[Exercise description] The lines below must be transcribed exactly as given, with the images removed.

((

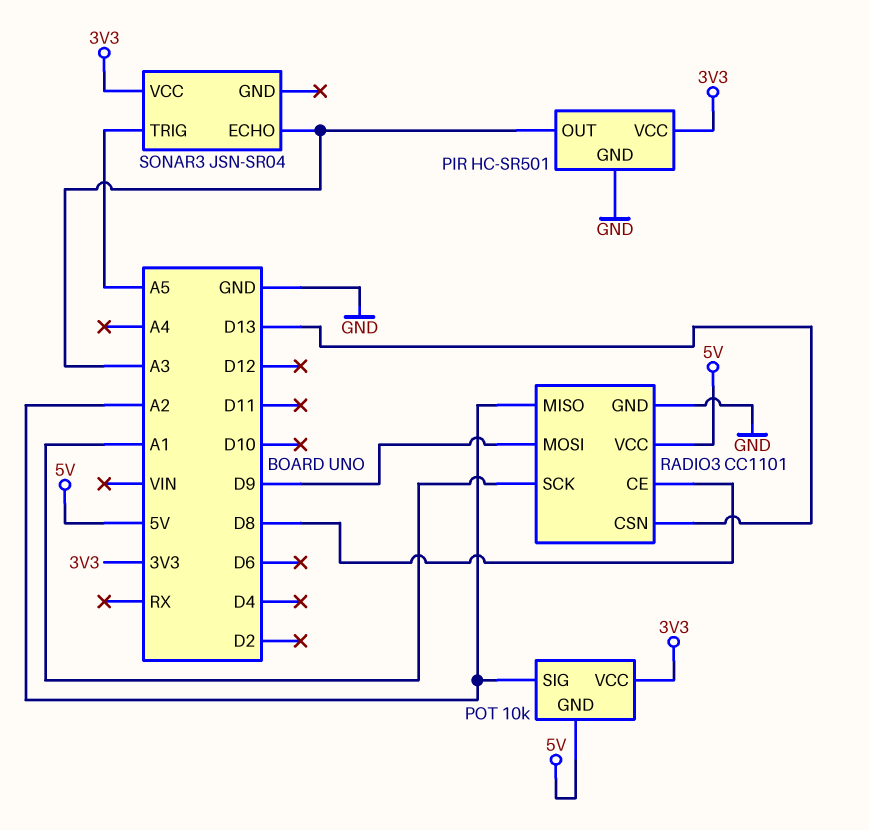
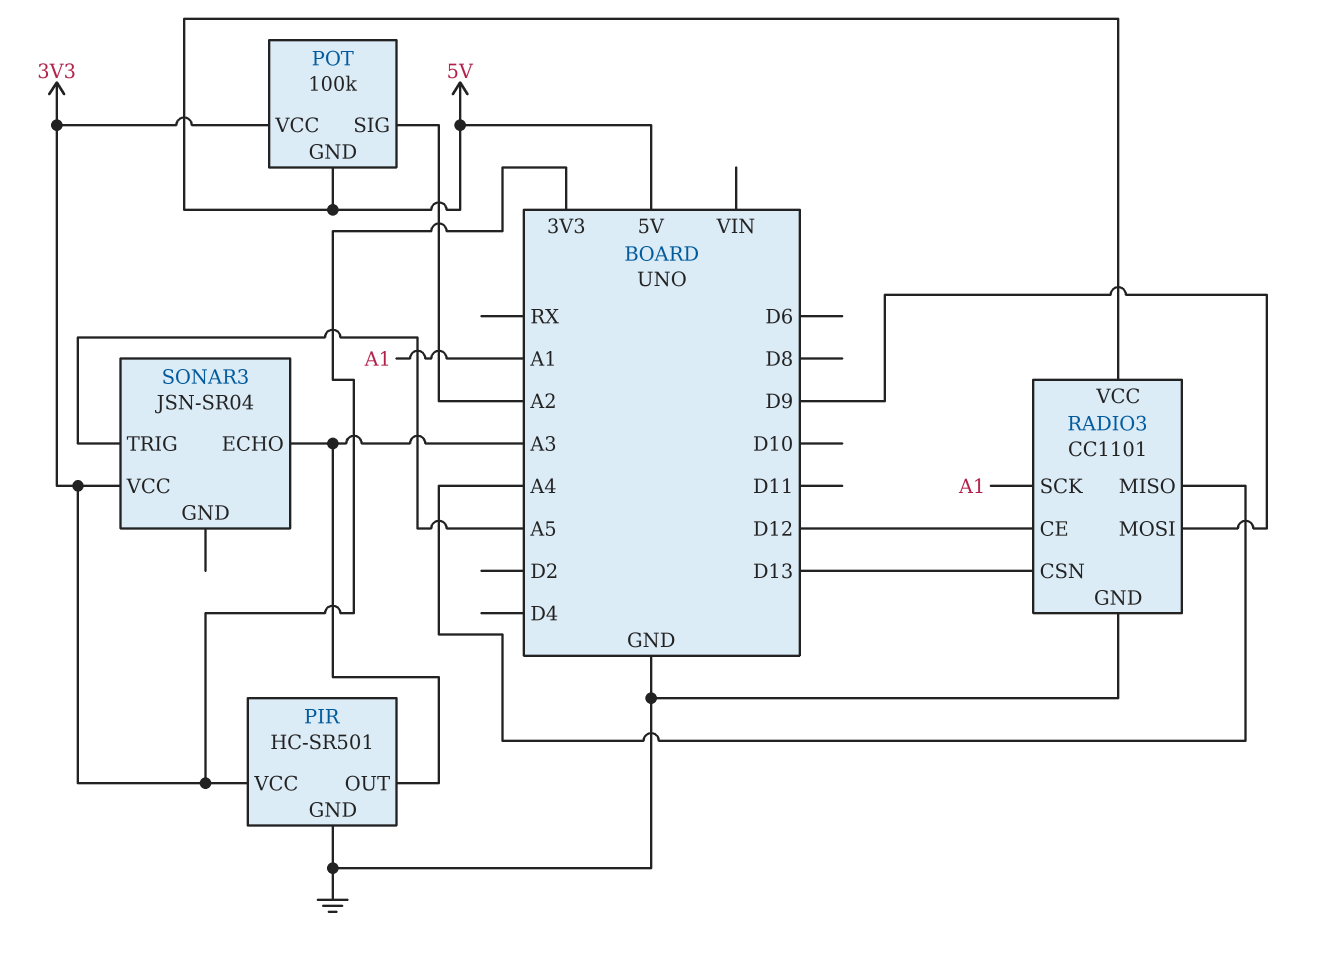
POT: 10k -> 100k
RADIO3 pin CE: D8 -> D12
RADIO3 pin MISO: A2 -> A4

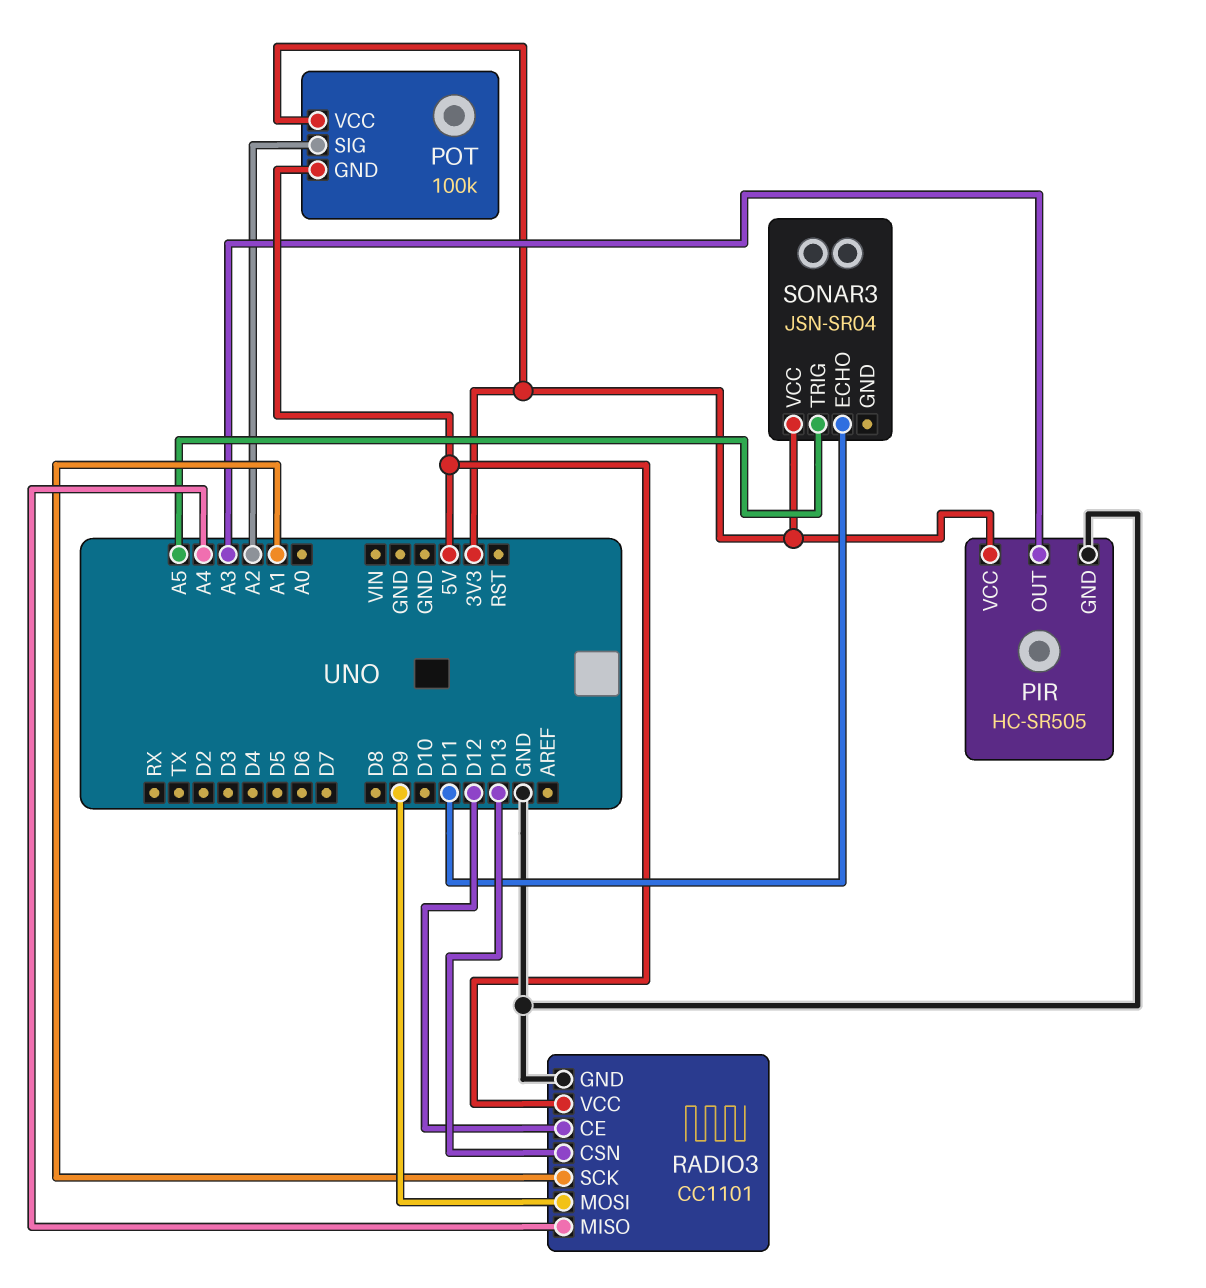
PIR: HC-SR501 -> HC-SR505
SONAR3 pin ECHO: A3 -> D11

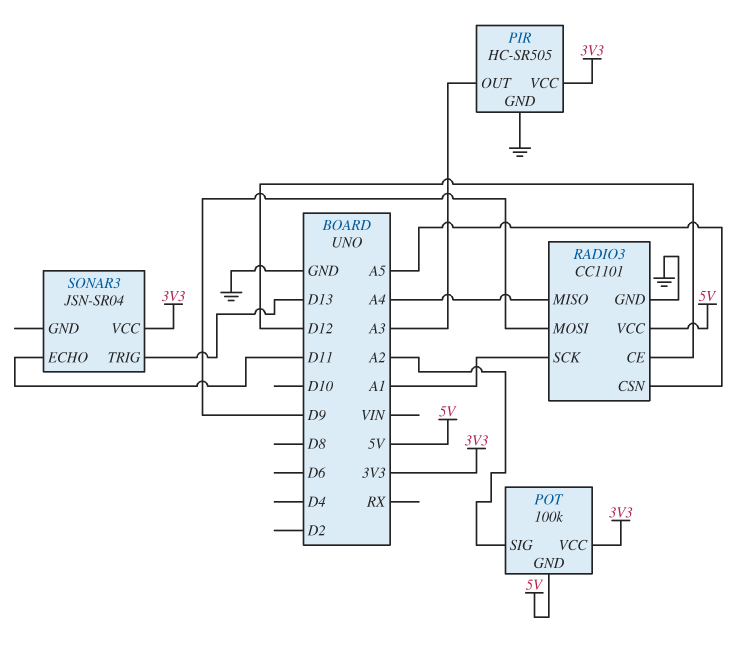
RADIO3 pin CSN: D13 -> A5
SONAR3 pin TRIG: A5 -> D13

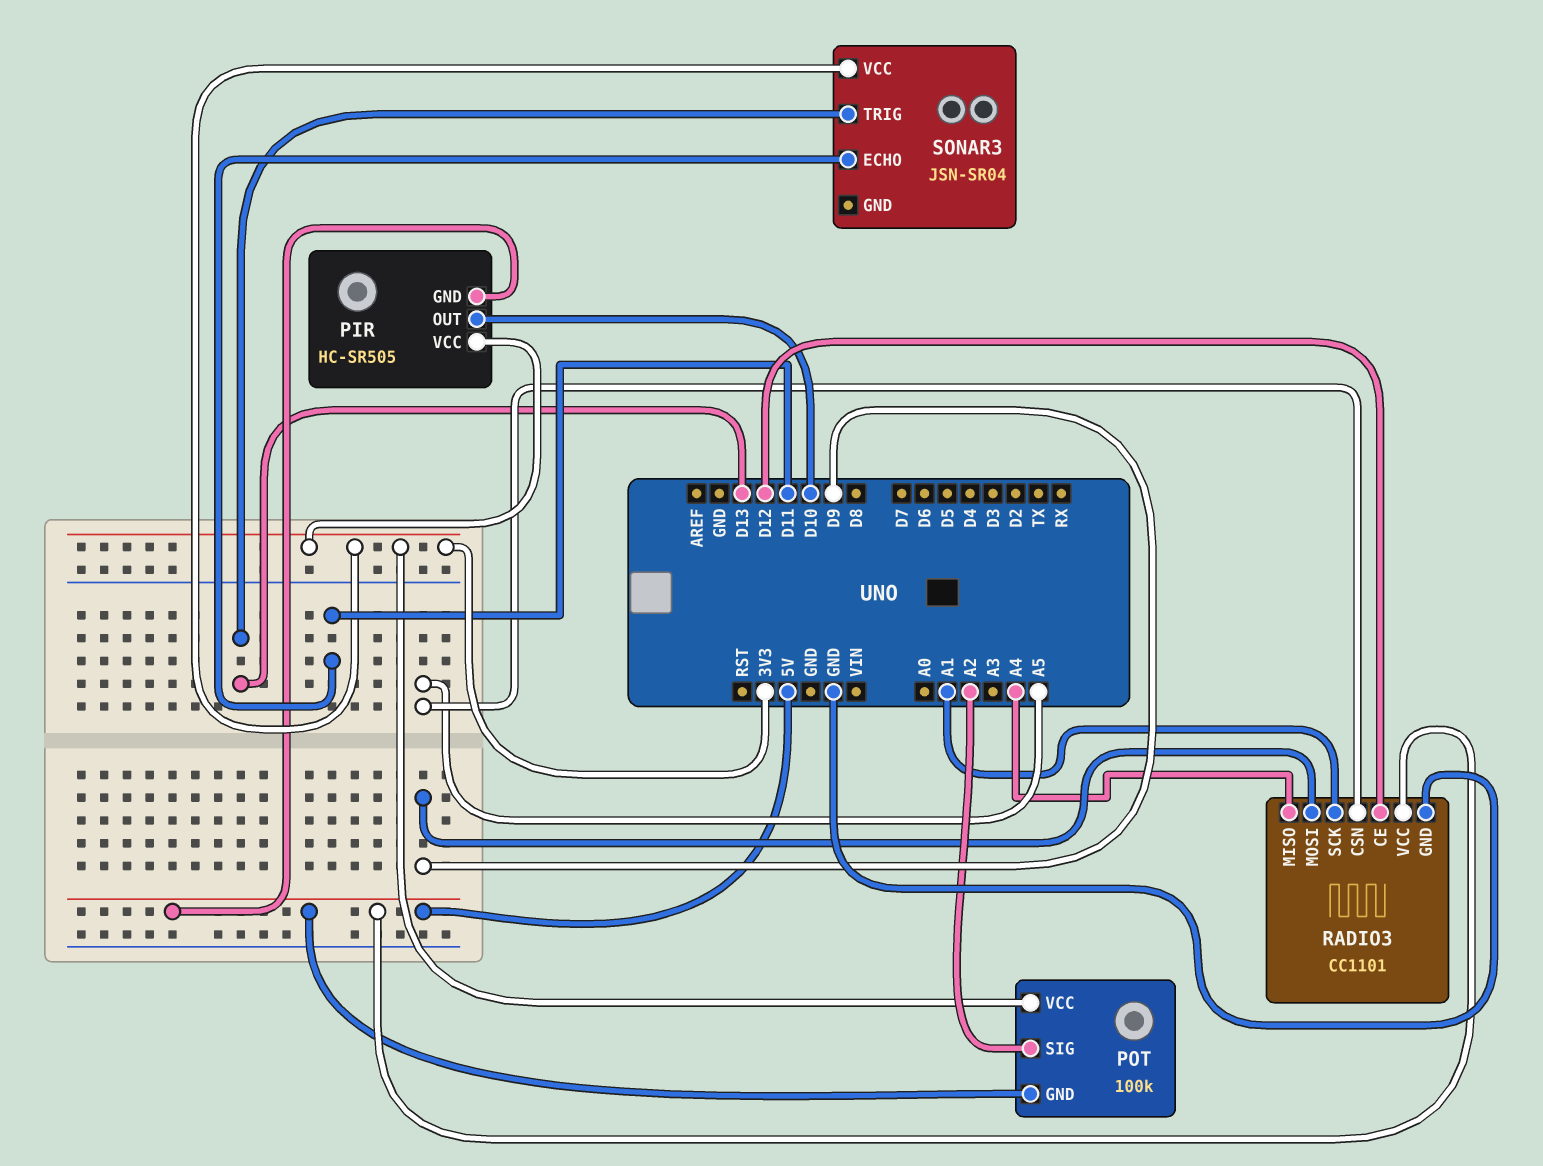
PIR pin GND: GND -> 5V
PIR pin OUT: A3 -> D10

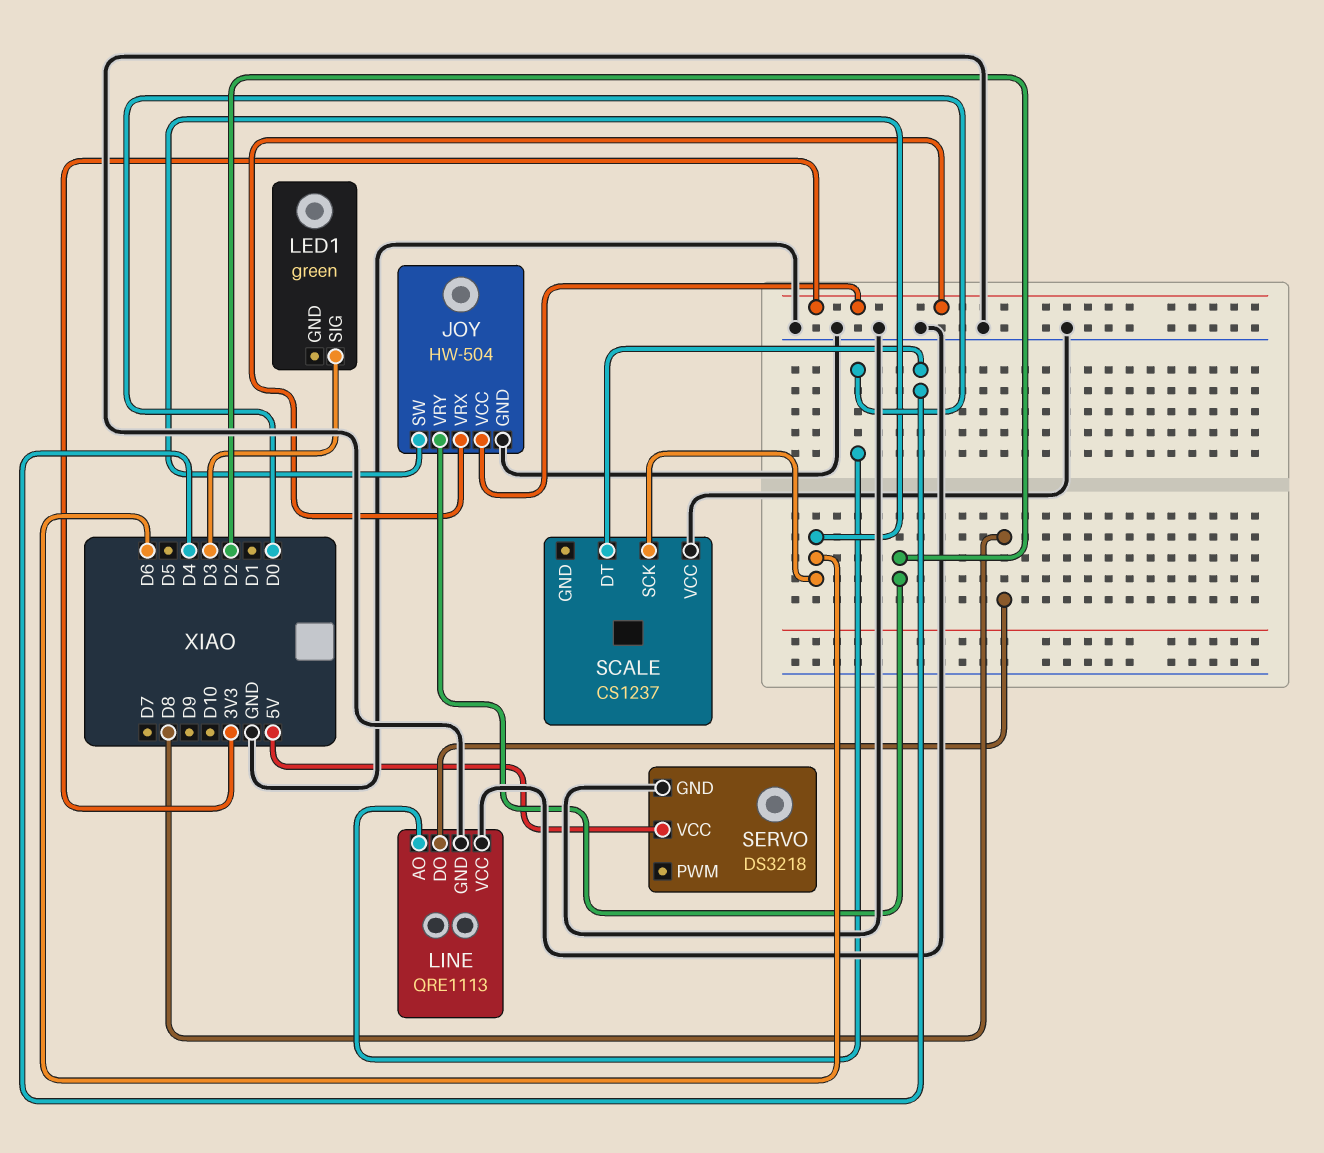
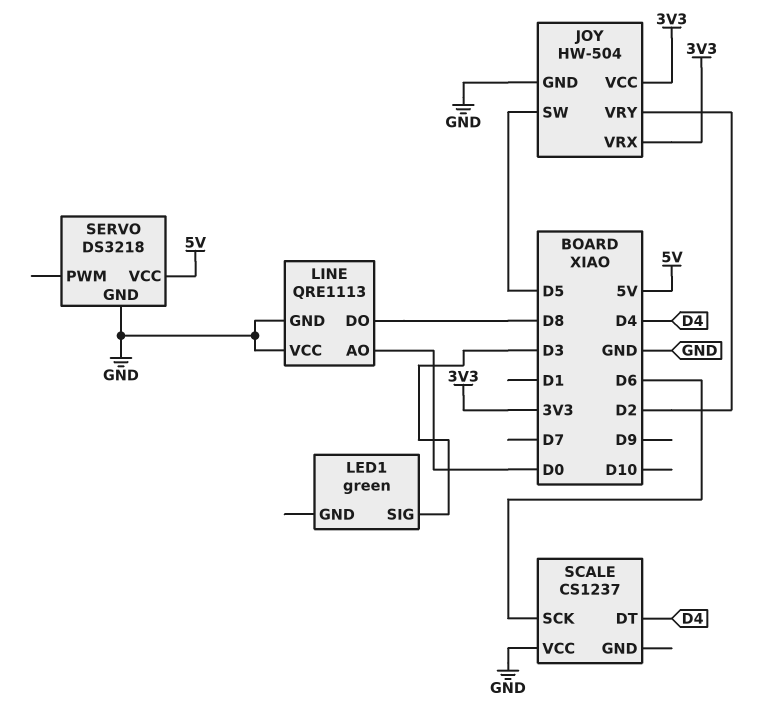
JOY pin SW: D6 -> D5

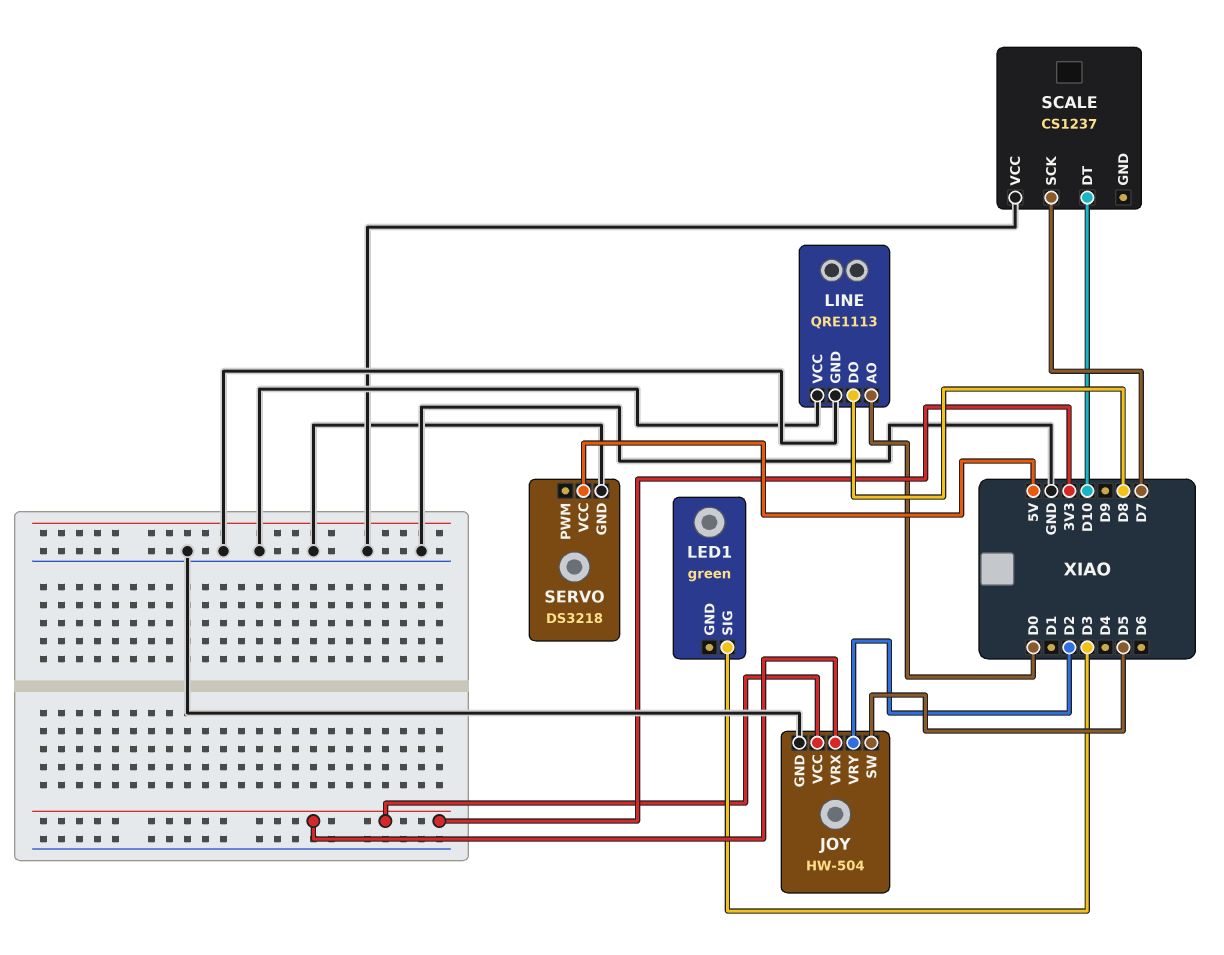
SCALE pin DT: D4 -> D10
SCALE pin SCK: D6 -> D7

))

[Result below]
POT: 10k -> 100k
RADIO3 pin CE: D8 -> D12
RADIO3 pin MISO: A2 -> A4

PIR: HC-SR501 -> HC-SR505
SONAR3 pin ECHO: A3 -> D11

RADIO3 pin CSN: D13 -> A5
SONAR3 pin TRIG: A5 -> D13

PIR pin GND: GND -> 5V
PIR pin OUT: A3 -> D10

JOY pin SW: D6 -> D5

SCALE pin DT: D4 -> D10
SCALE pin SCK: D6 -> D7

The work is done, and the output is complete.